▸ EXERCISE DIRECTIONS: Return the data below unchanged, without images.

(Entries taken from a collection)
------------------------
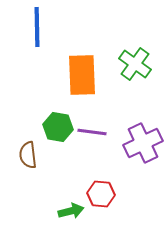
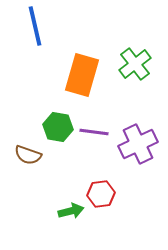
blue line: moved 2 px left, 1 px up; rotated 12 degrees counterclockwise
green cross: rotated 16 degrees clockwise
orange rectangle: rotated 18 degrees clockwise
purple line: moved 2 px right
purple cross: moved 5 px left, 1 px down
brown semicircle: rotated 64 degrees counterclockwise
red hexagon: rotated 12 degrees counterclockwise
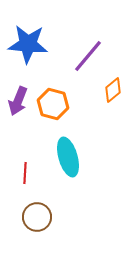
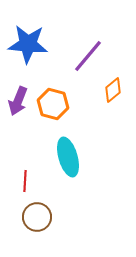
red line: moved 8 px down
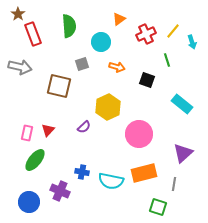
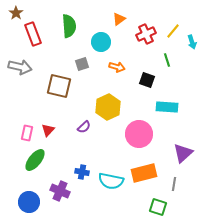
brown star: moved 2 px left, 1 px up
cyan rectangle: moved 15 px left, 3 px down; rotated 35 degrees counterclockwise
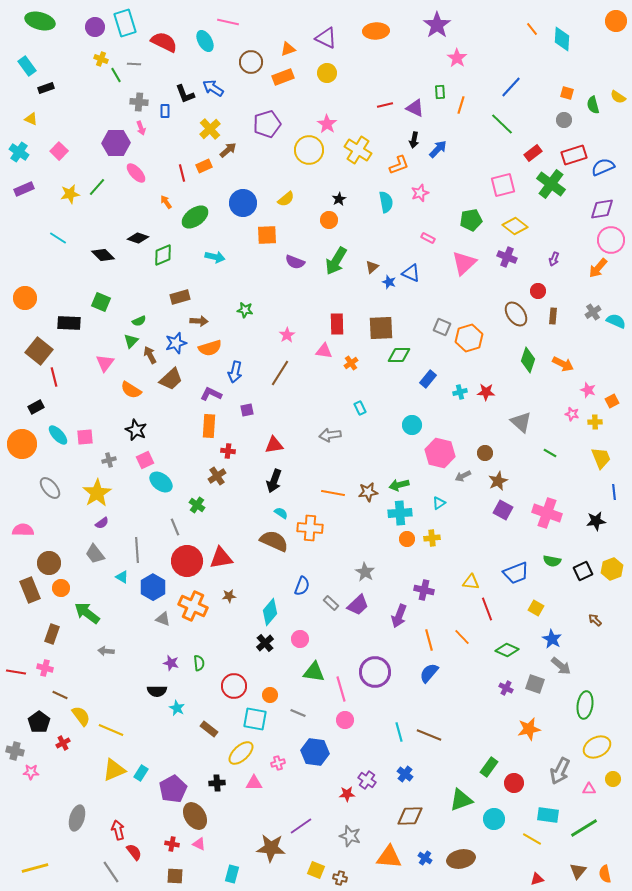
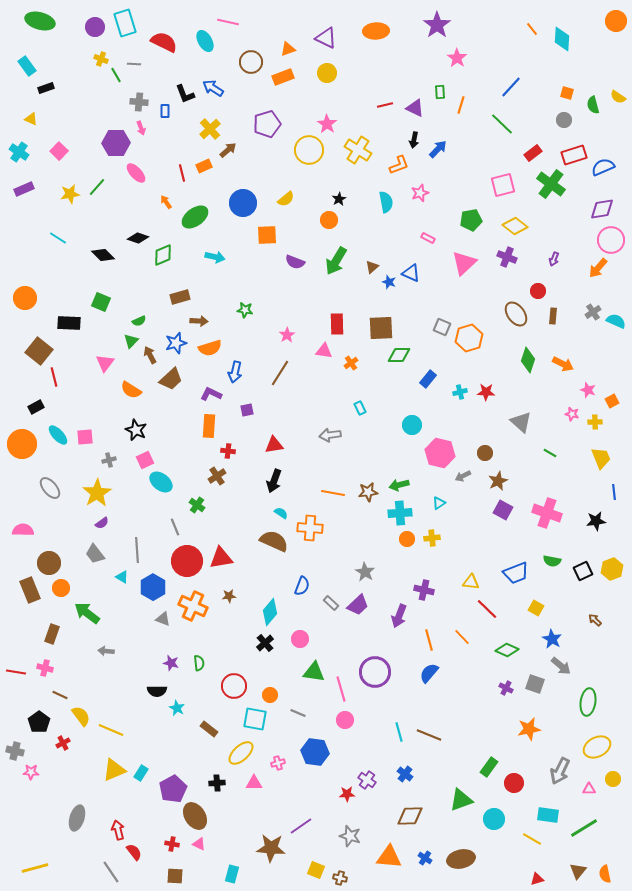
red line at (487, 609): rotated 25 degrees counterclockwise
green ellipse at (585, 705): moved 3 px right, 3 px up
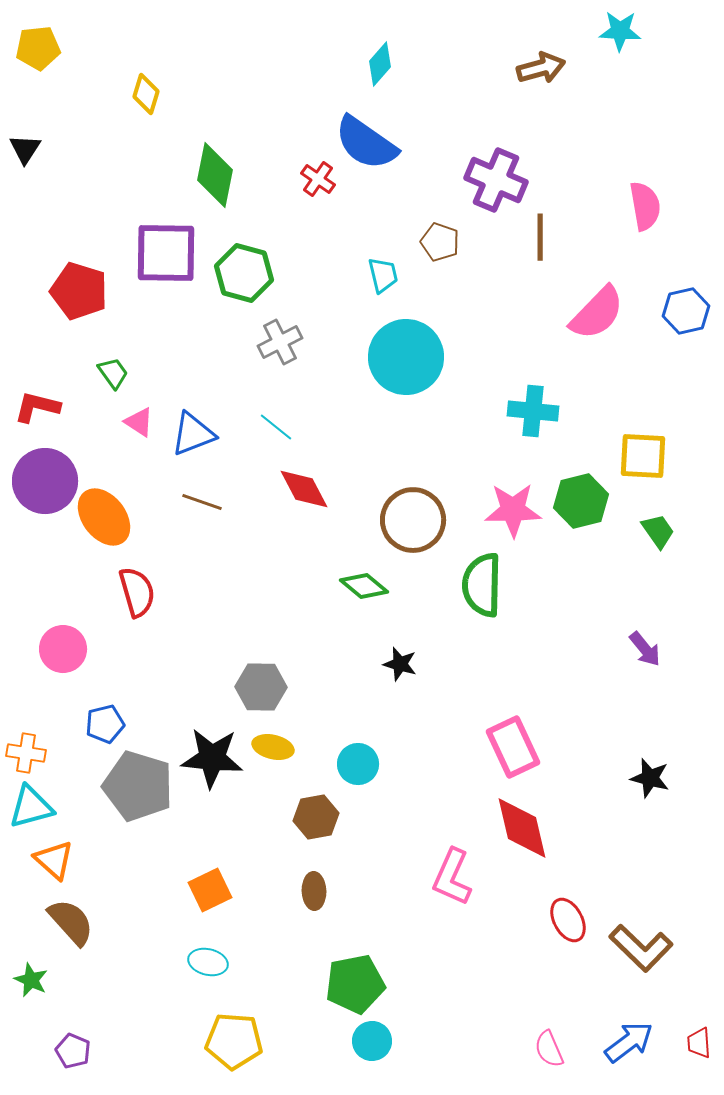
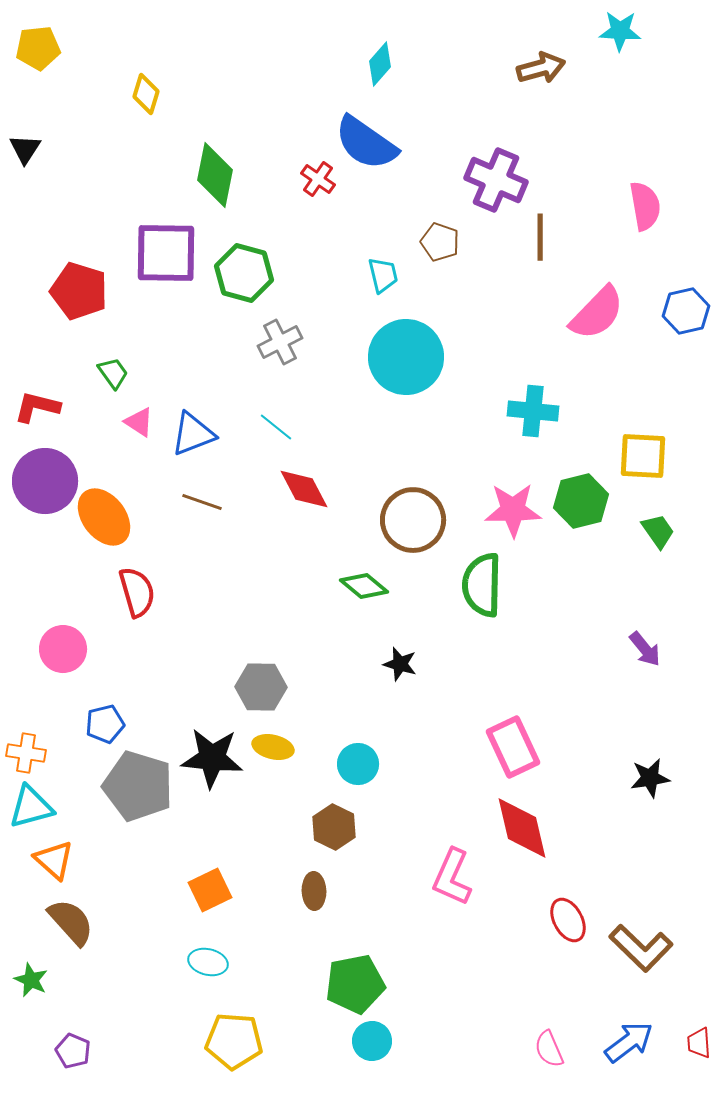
black star at (650, 778): rotated 24 degrees counterclockwise
brown hexagon at (316, 817): moved 18 px right, 10 px down; rotated 24 degrees counterclockwise
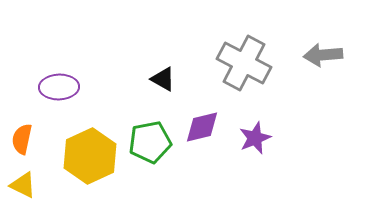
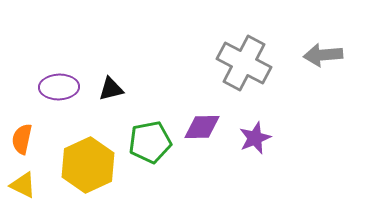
black triangle: moved 52 px left, 10 px down; rotated 44 degrees counterclockwise
purple diamond: rotated 12 degrees clockwise
yellow hexagon: moved 2 px left, 9 px down
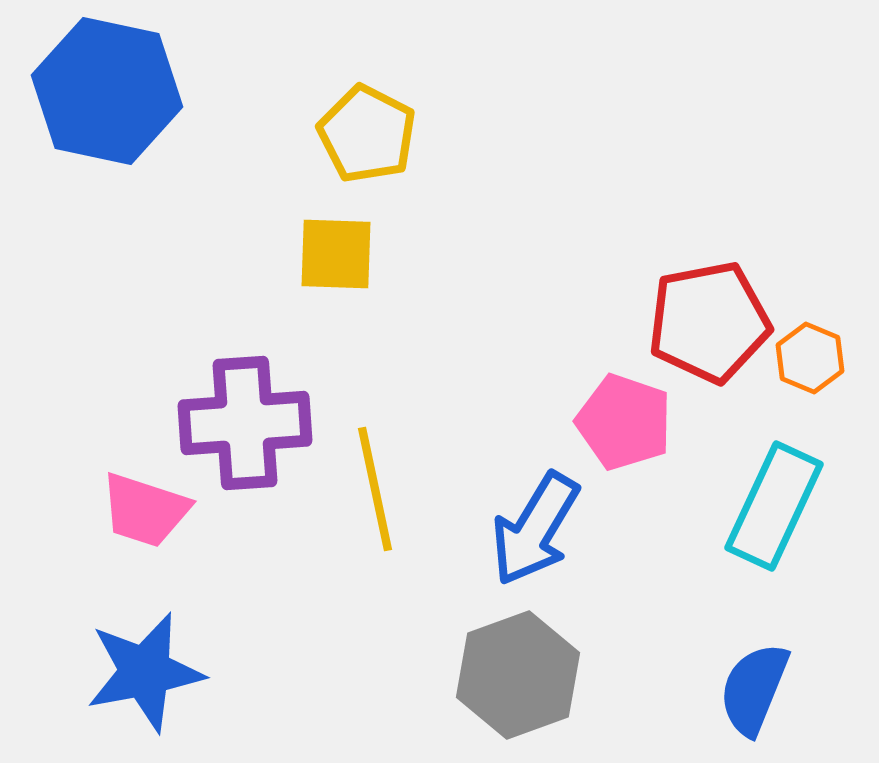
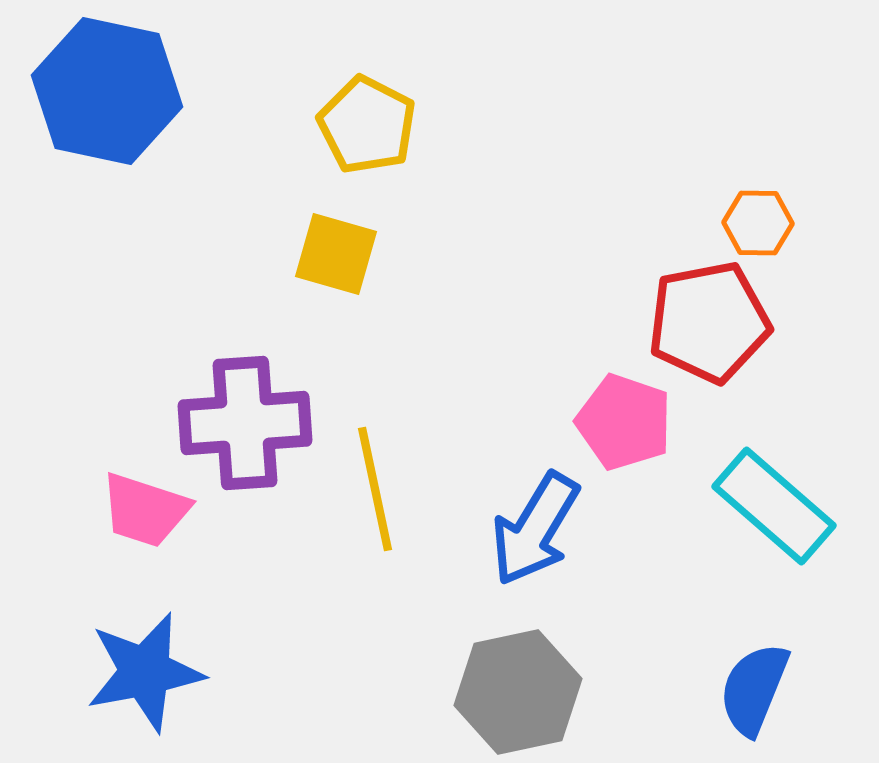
yellow pentagon: moved 9 px up
yellow square: rotated 14 degrees clockwise
orange hexagon: moved 52 px left, 135 px up; rotated 22 degrees counterclockwise
cyan rectangle: rotated 74 degrees counterclockwise
gray hexagon: moved 17 px down; rotated 8 degrees clockwise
------------------------
▸ ANSWER TO THE EXERCISE:
blue line: moved 2 px left, 1 px up; rotated 12 degrees counterclockwise
green cross: rotated 16 degrees clockwise
orange rectangle: rotated 18 degrees clockwise
purple line: moved 2 px right
purple cross: moved 5 px left, 1 px down
brown semicircle: rotated 64 degrees counterclockwise
red hexagon: rotated 12 degrees counterclockwise
red line: moved 8 px down
brown star: moved 2 px left, 1 px up
cyan rectangle: moved 15 px left, 3 px down; rotated 35 degrees counterclockwise
red line at (487, 609): rotated 25 degrees counterclockwise
green ellipse at (585, 705): moved 3 px right, 3 px up
black star at (650, 778): rotated 24 degrees counterclockwise
brown hexagon at (316, 817): moved 18 px right, 10 px down; rotated 24 degrees counterclockwise
black triangle: moved 52 px left, 10 px down; rotated 44 degrees counterclockwise
purple diamond: rotated 12 degrees clockwise
yellow hexagon: moved 2 px left, 9 px down
yellow pentagon: moved 9 px up
yellow square: rotated 14 degrees clockwise
orange hexagon: moved 52 px left, 135 px up; rotated 22 degrees counterclockwise
cyan rectangle: rotated 74 degrees counterclockwise
gray hexagon: moved 17 px down; rotated 8 degrees clockwise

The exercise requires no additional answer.